TASK GOAL
Please repeat the records exactly, keeping the pictures out.

TASK INPUT

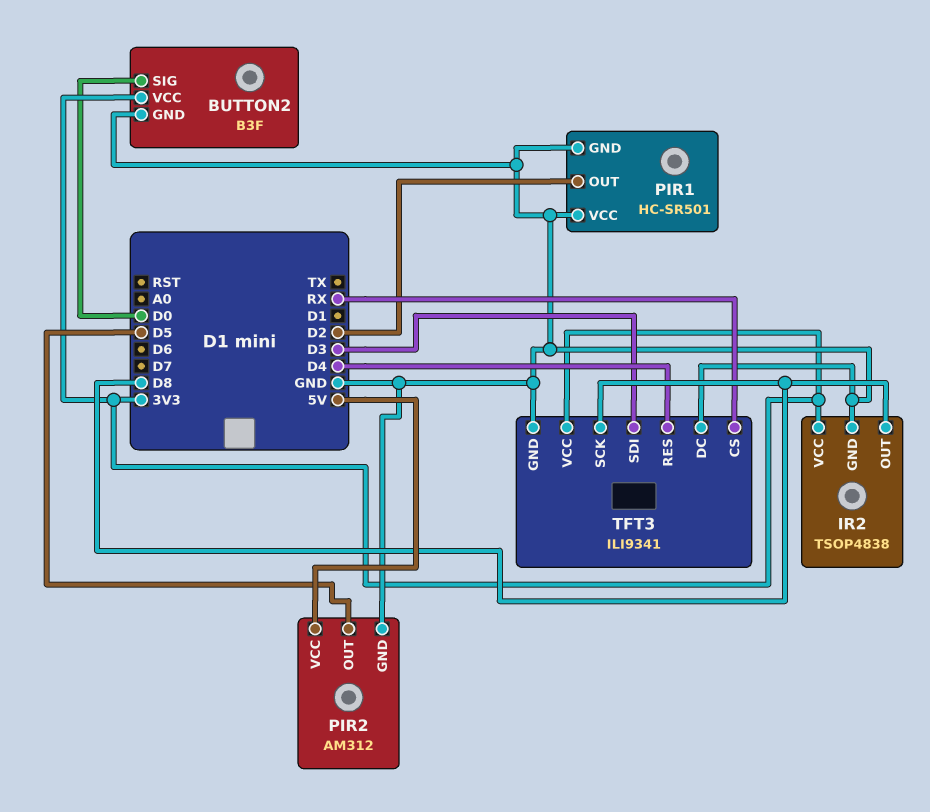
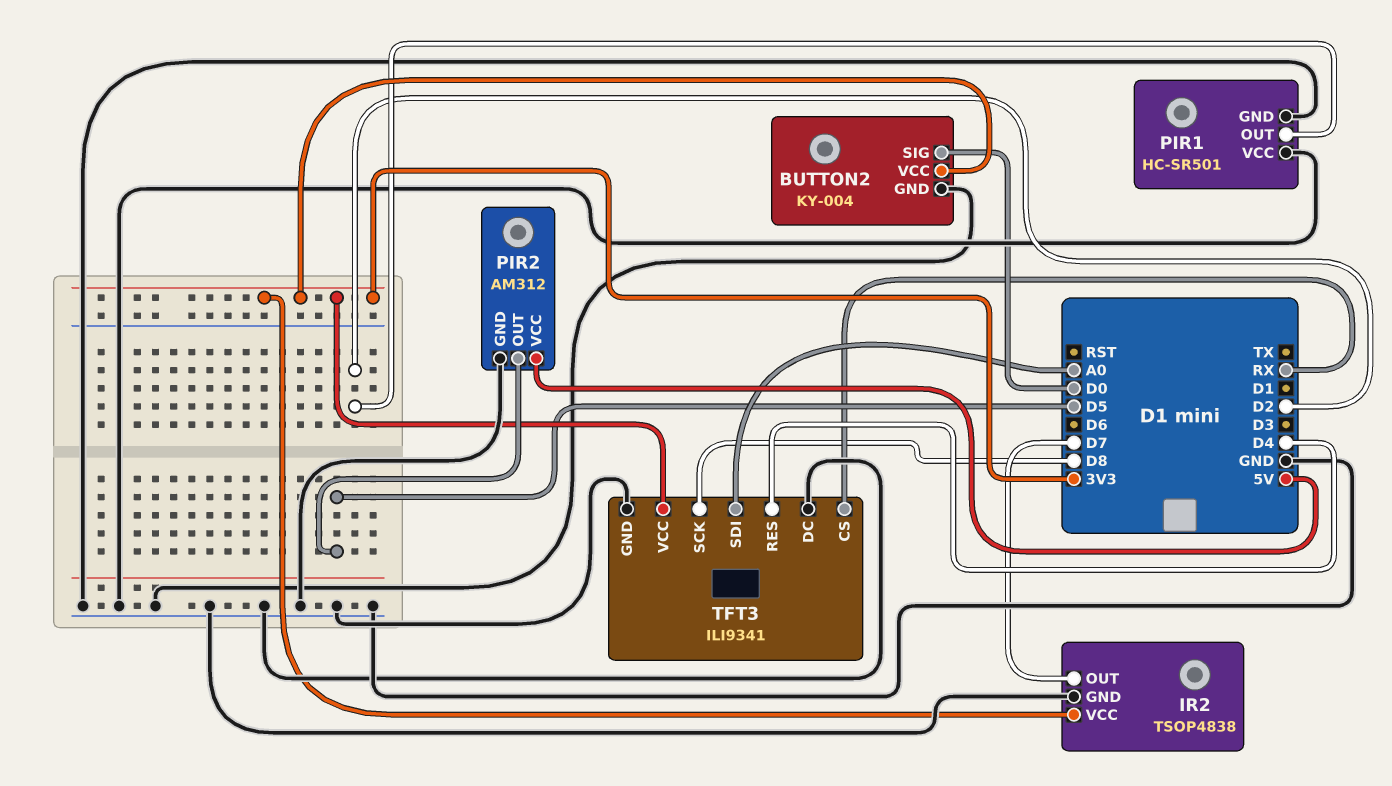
BUTTON2: B3F -> KY-004
IR2 pin OUT: D8 -> D7
TFT3 pin SDI: D3 -> A0

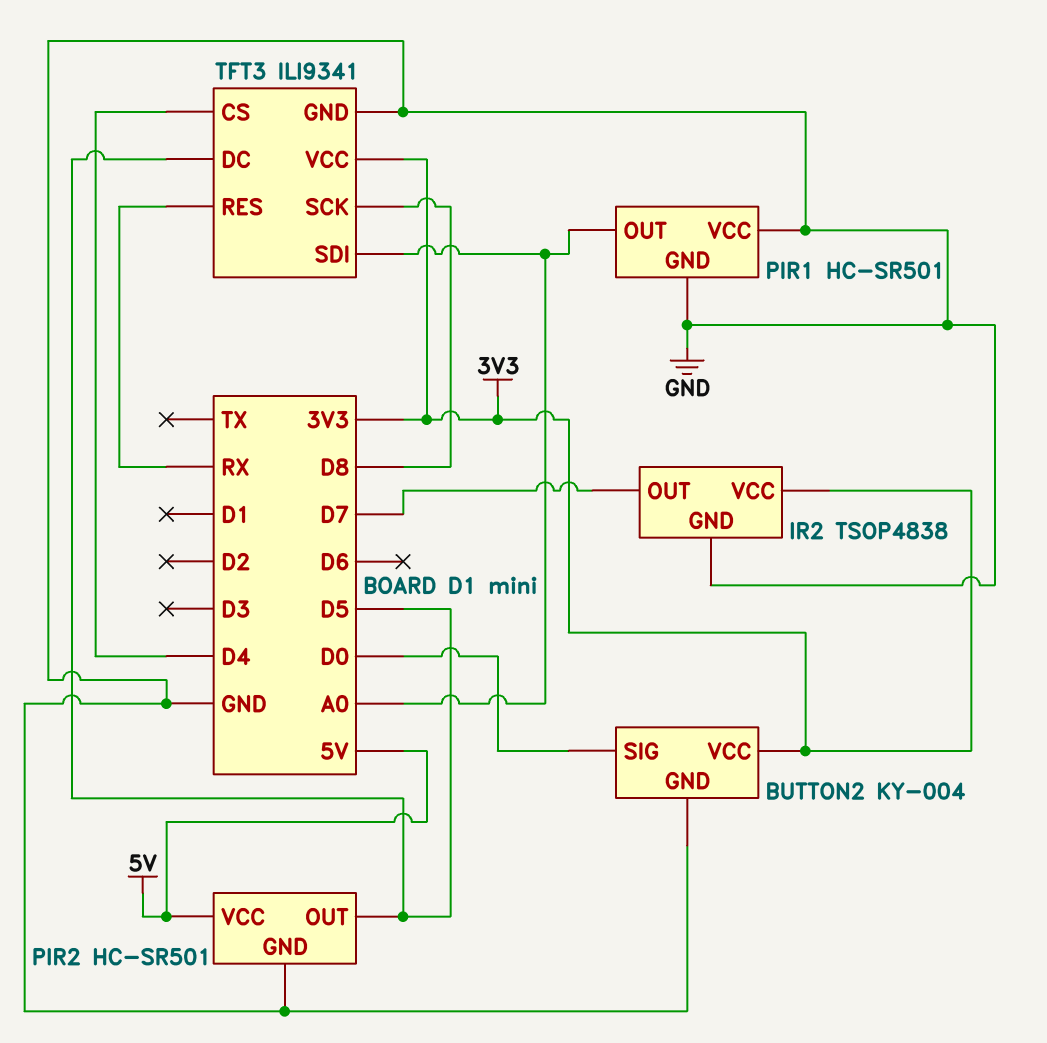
PIR1 pin OUT: D2 -> A0
PIR2: AM312 -> HC-SR501
TFT3 pin CS: RX -> D4
TFT3 pin DC: GND -> D5
TFT3 pin RES: D4 -> RX

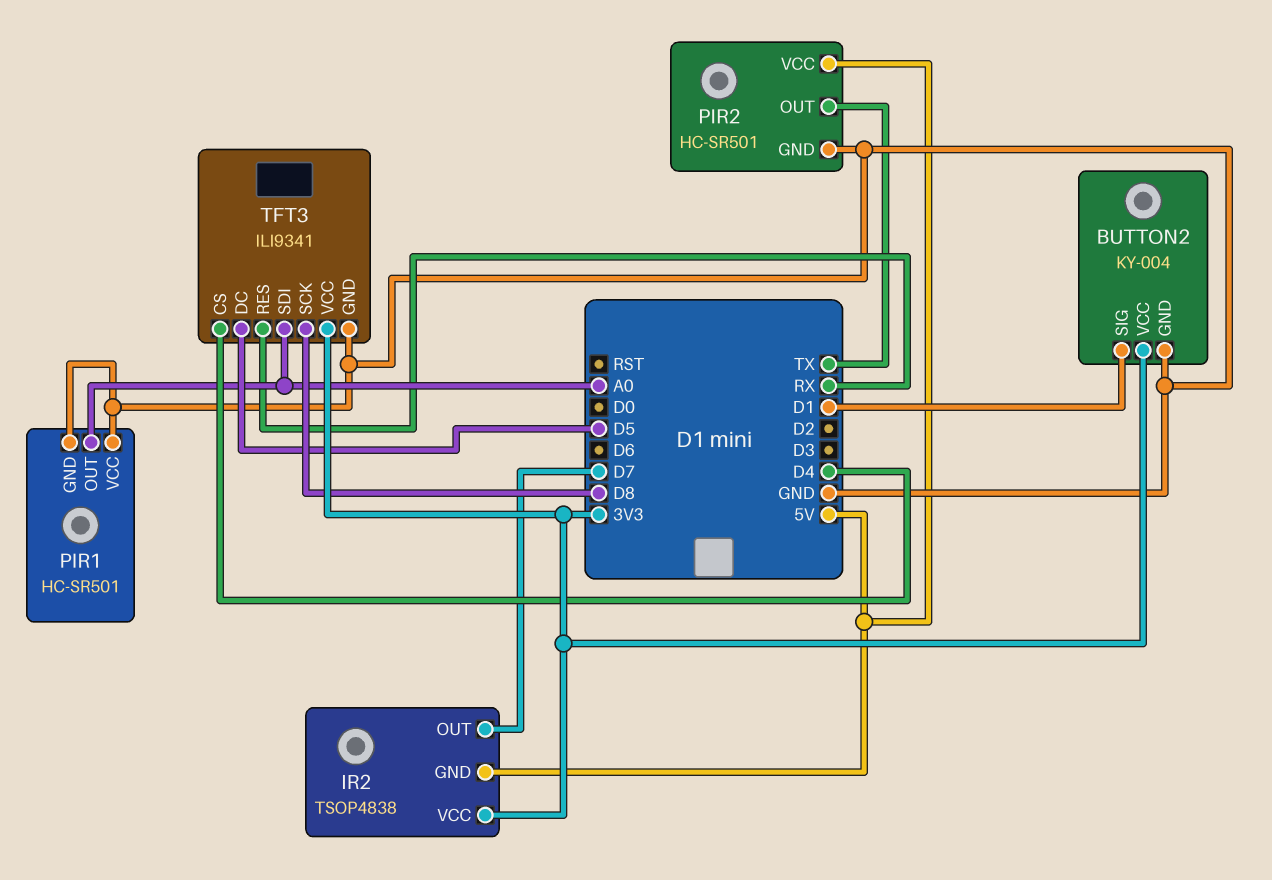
BUTTON2 pin SIG: D0 -> D1
IR2 pin GND: GND -> 5V
PIR2 pin OUT: D5 -> TX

WRITTEN REPLY
BUTTON2: B3F -> KY-004
IR2 pin OUT: D8 -> D7
TFT3 pin SDI: D3 -> A0

PIR1 pin OUT: D2 -> A0
PIR2: AM312 -> HC-SR501
TFT3 pin CS: RX -> D4
TFT3 pin DC: GND -> D5
TFT3 pin RES: D4 -> RX

BUTTON2 pin SIG: D0 -> D1
IR2 pin GND: GND -> 5V
PIR2 pin OUT: D5 -> TX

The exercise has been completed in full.